◆ WHAT TO DO ◆
Everything from the line containing "(540, 212) = (310, 177): grey" through the line containing "(812, 252) = (558, 132): grey" in the listing below should be copied exactly, and nothing more.

◆ ENTRIES PROVIDED ◆
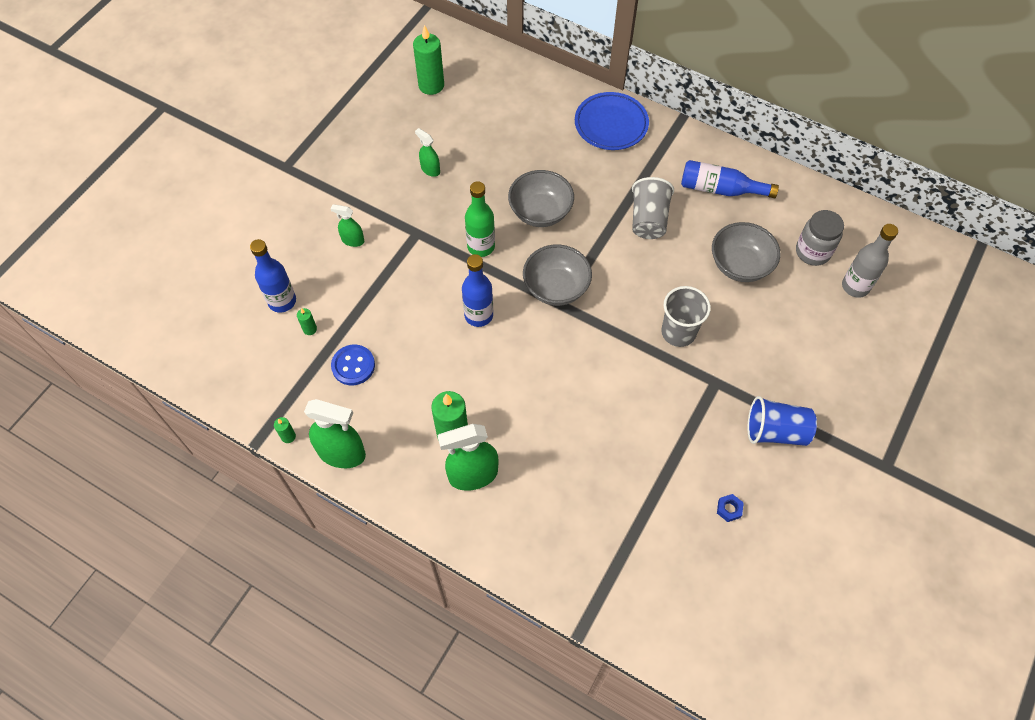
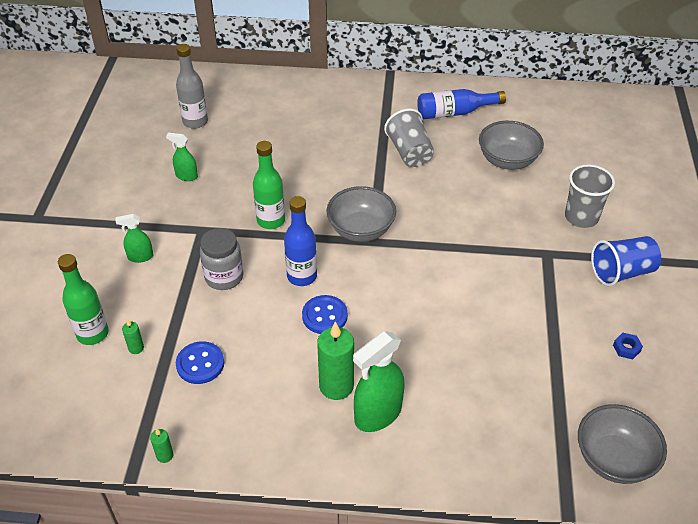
camera: 25 degrees left, 15 degrees down
(282, 301) = (92, 334): blue bottle -> green bottle
(342, 453) = (232, 448): green spray bottle -> none
(431, 85) = (150, 112): green candle -> none
(478, 363) = (324, 316): none -> blue button
(540, 212) = (310, 177): grey bowl -> grey bowl (614, 459)
(611, 124) = (332, 94): blue plate -> none
(678, 332) = (490, 227): grey cup -> grey cup (581, 217)
(812, 252) = (558, 132): grey jar -> grey jar (224, 277)
(855, 286) = (608, 145): grey bottle -> grey bottle (195, 122)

◆ RESULT ◆
(540, 212) = (310, 177): grey bowl -> grey bowl (614, 459)
(611, 124) = (332, 94): blue plate -> none
(678, 332) = (490, 227): grey cup -> grey cup (581, 217)
(812, 252) = (558, 132): grey jar -> grey jar (224, 277)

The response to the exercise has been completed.